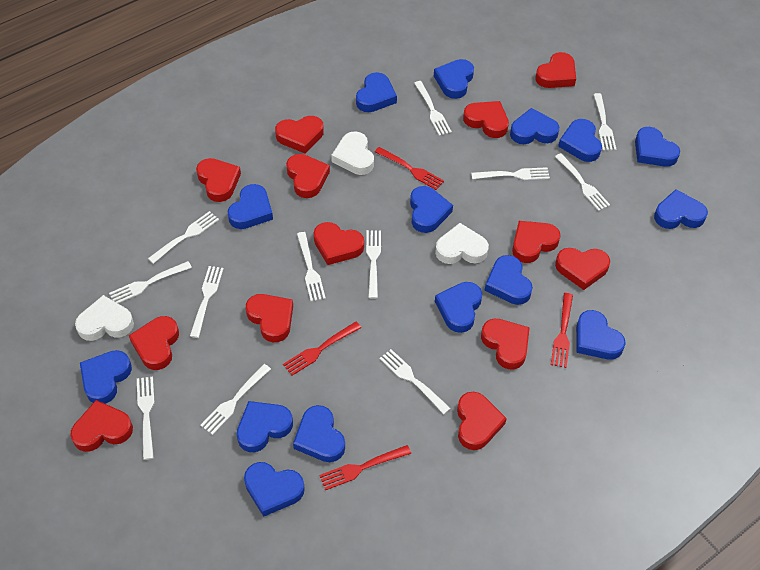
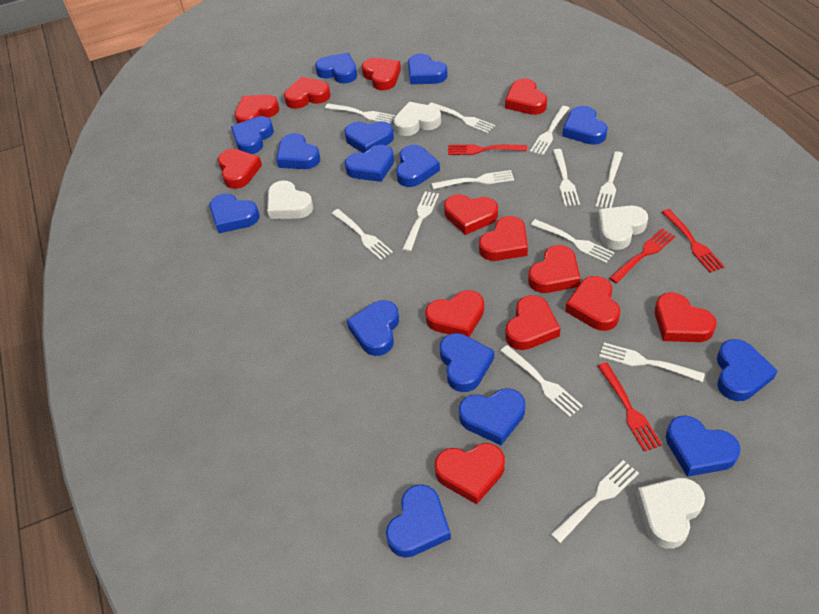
white heart: 3 -> 4

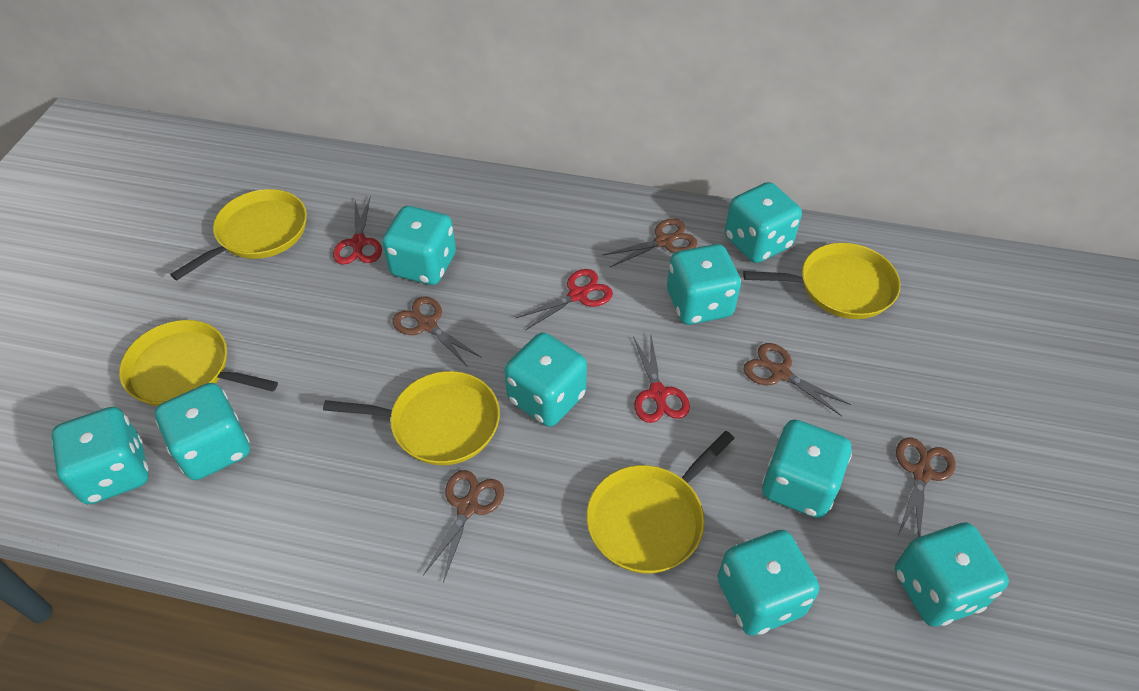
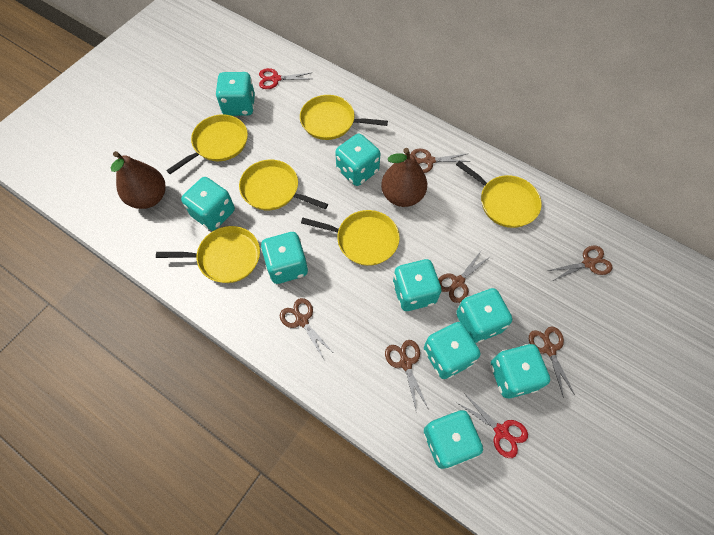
brown pear: 0 -> 2
brown scissors: 5 -> 6
red scissors: 3 -> 2
yellow pan: 5 -> 6

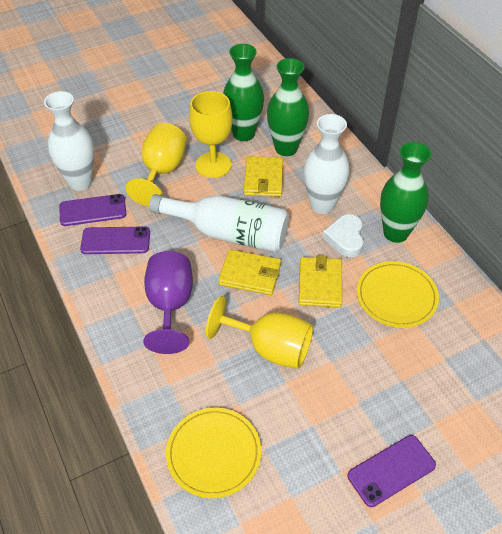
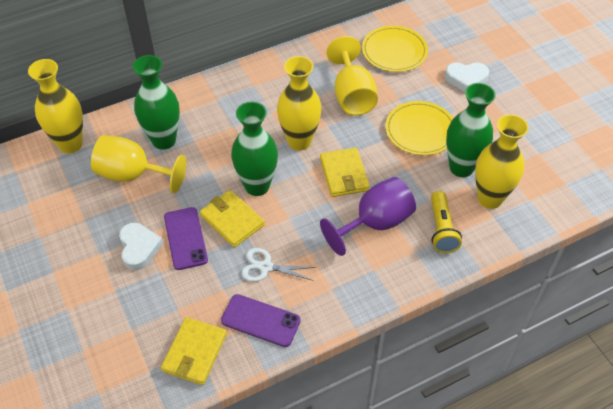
purple phone: 3 -> 2
white bottle: 1 -> 0
white heart: 1 -> 2
white scissors: 0 -> 1
white vase: 2 -> 0
yellow flashlight: 0 -> 1
yellow goblet: 3 -> 2
yellow vase: 0 -> 3

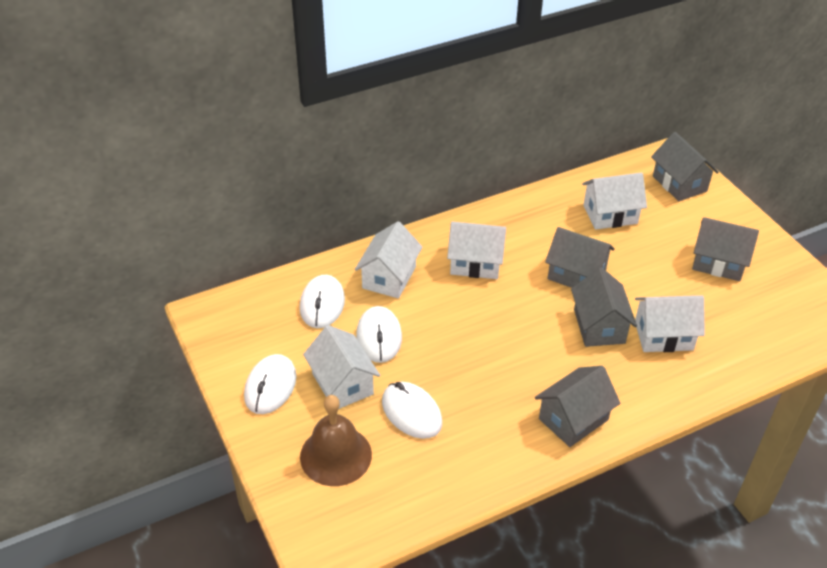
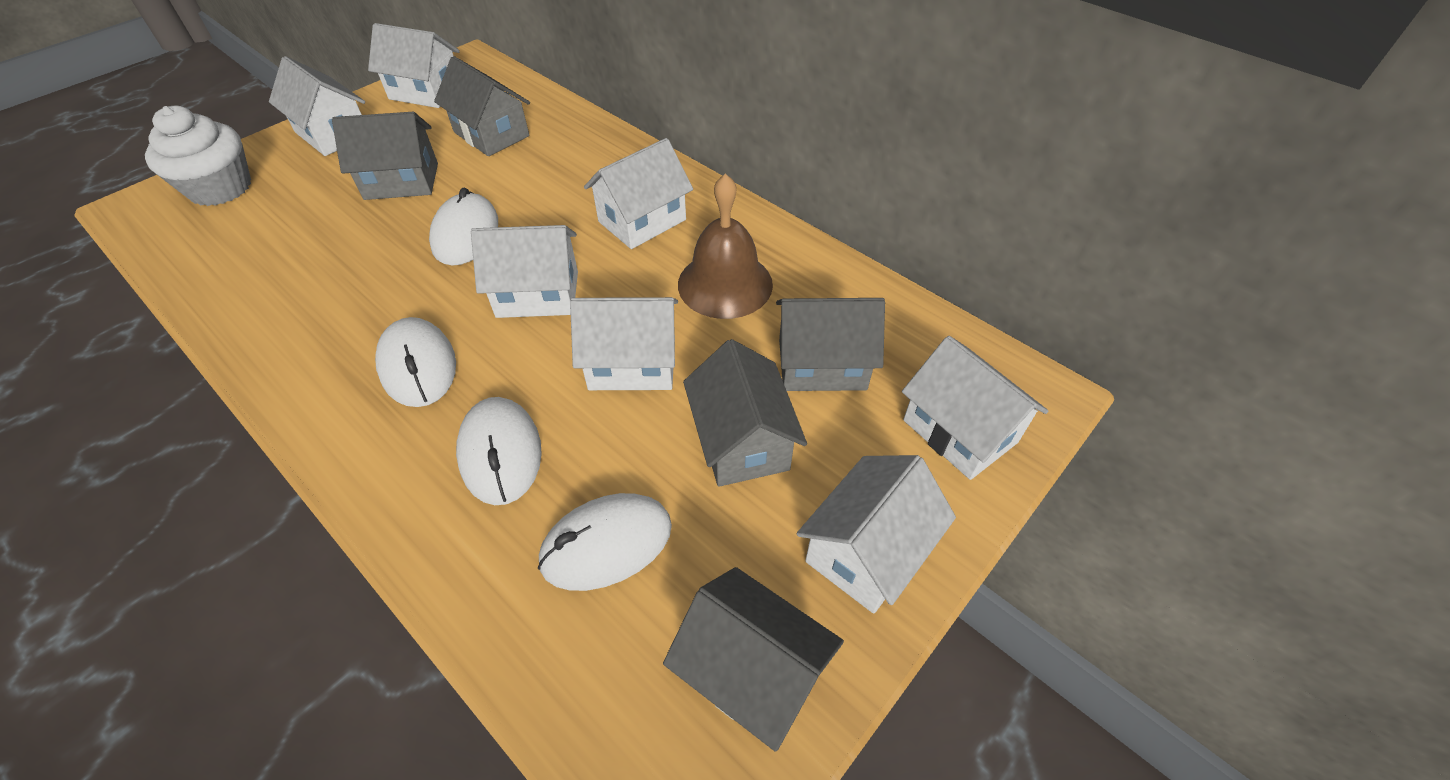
white cupcake: 0 -> 1
white house: 5 -> 7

ACTIVITY:
Report the total of lines above containing the string "yellow", and write nothing besides it.

WRITTEN SOLUTION:
4